Stored dataset items

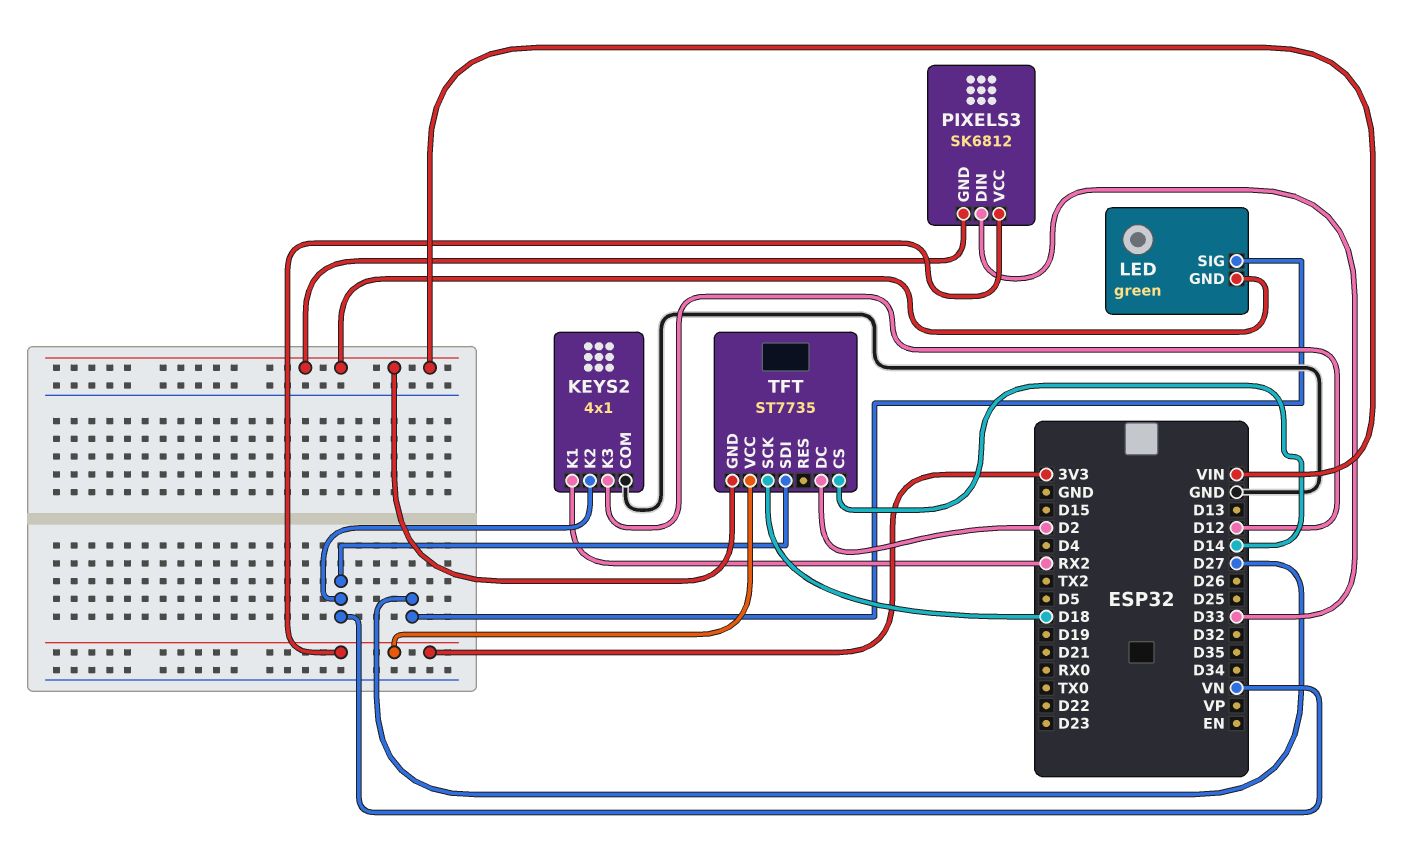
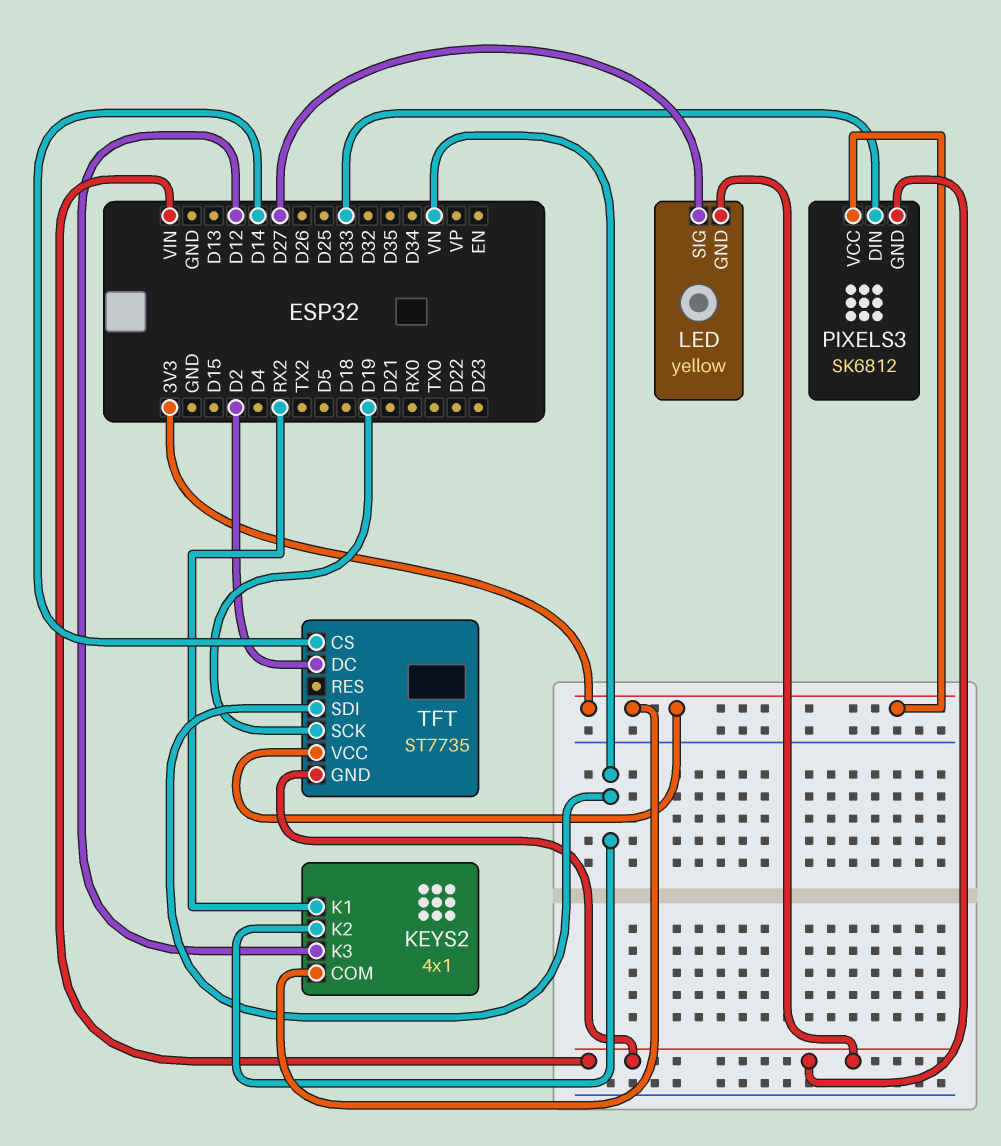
KEYS2 pin COM: GND -> 3V3
LED: green -> yellow
TFT pin SCK: D18 -> D19

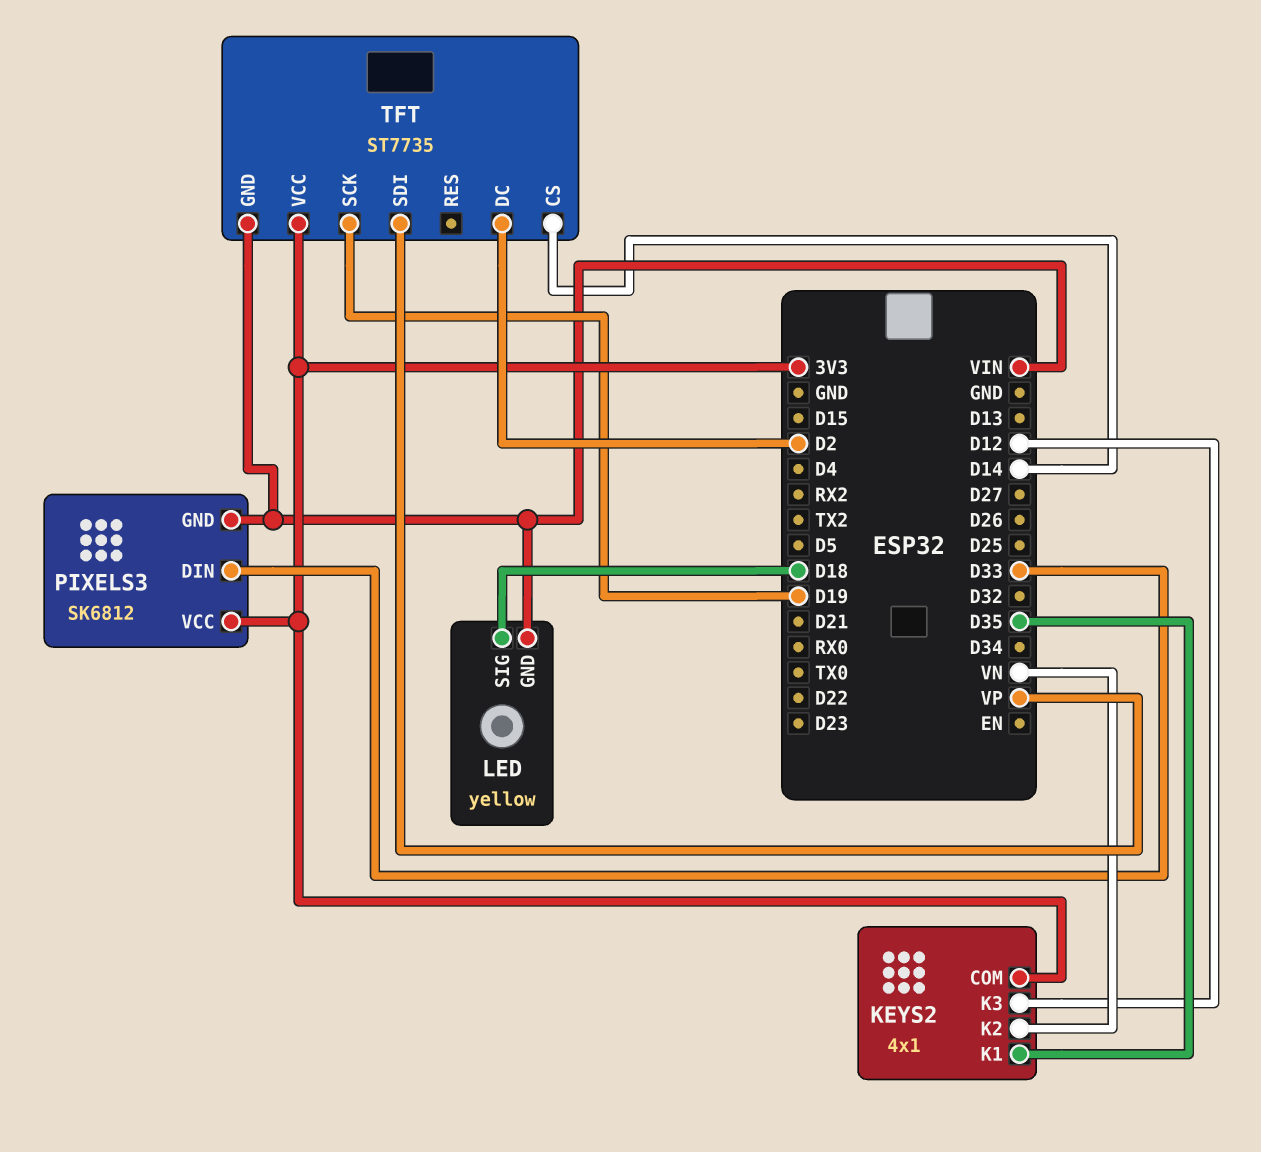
KEYS2 pin K1: RX2 -> D35
LED pin SIG: D27 -> D18
TFT pin SDI: VN -> VP

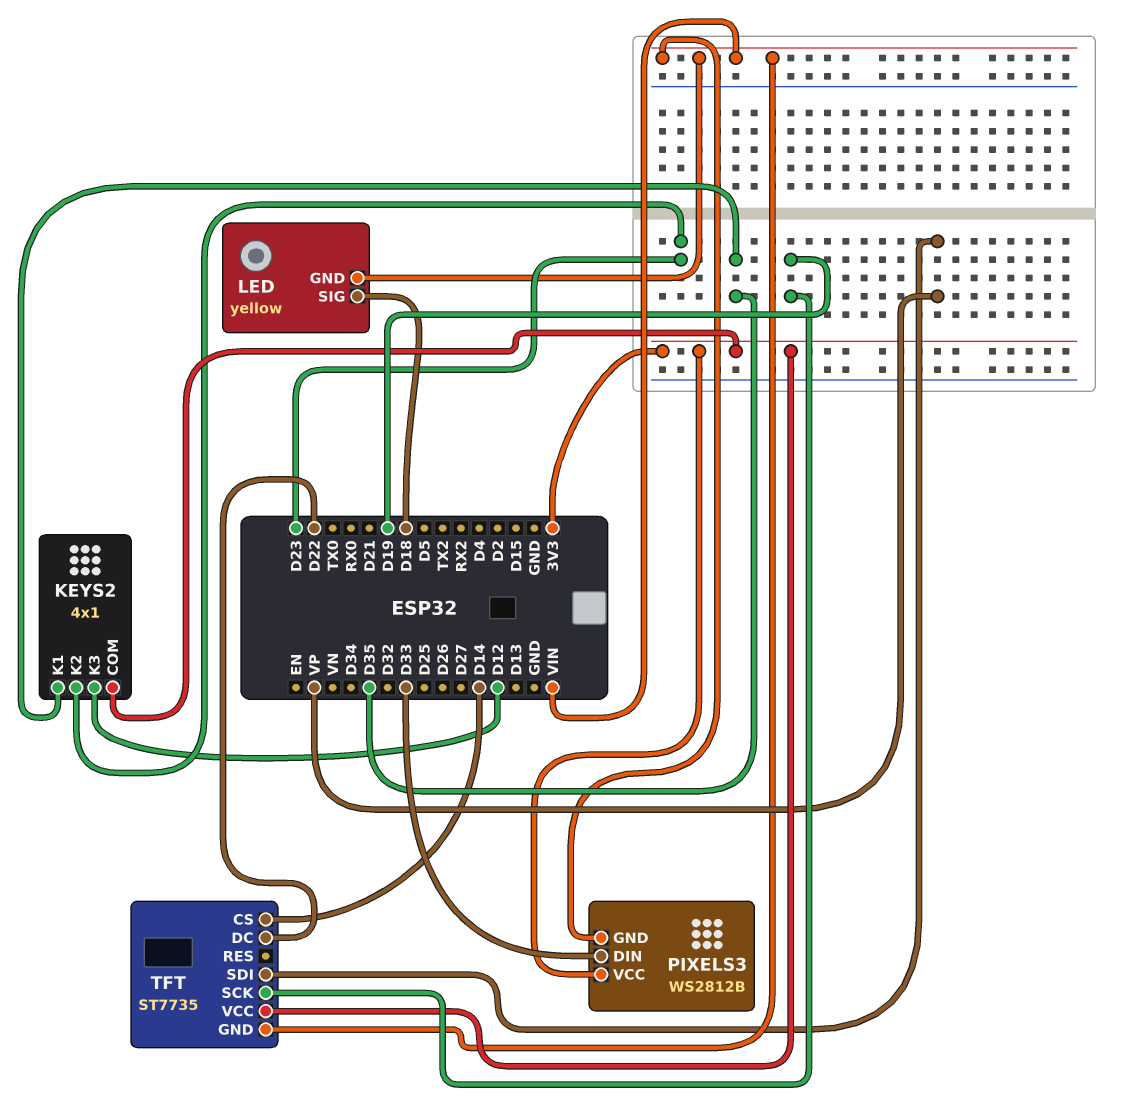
KEYS2 pin K2: VN -> D23
PIXELS3: SK6812 -> WS2812B
TFT pin DC: D2 -> D22

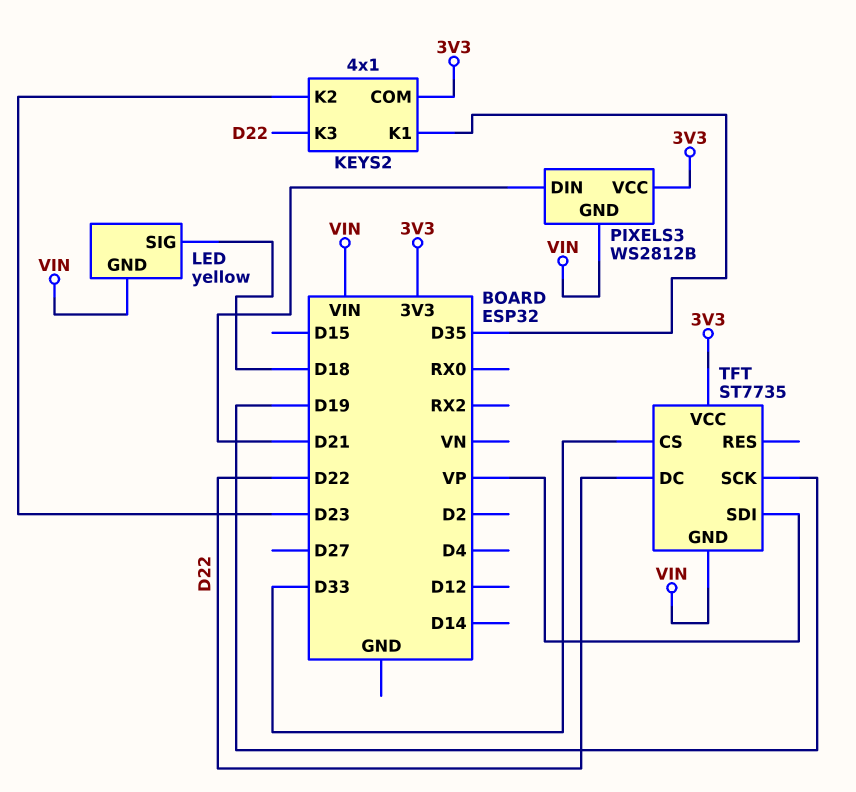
KEYS2 pin K3: D12 -> D22
PIXELS3 pin DIN: D33 -> D21
TFT pin CS: D14 -> D33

**Work task**
Return only the lines from the one containing "TFT pin SDI: VN -> VP" through the last line of the entries above, exactly as written and without pictures.

**Answer to the problem**
TFT pin SDI: VN -> VP

KEYS2 pin K2: VN -> D23
PIXELS3: SK6812 -> WS2812B
TFT pin DC: D2 -> D22

KEYS2 pin K3: D12 -> D22
PIXELS3 pin DIN: D33 -> D21
TFT pin CS: D14 -> D33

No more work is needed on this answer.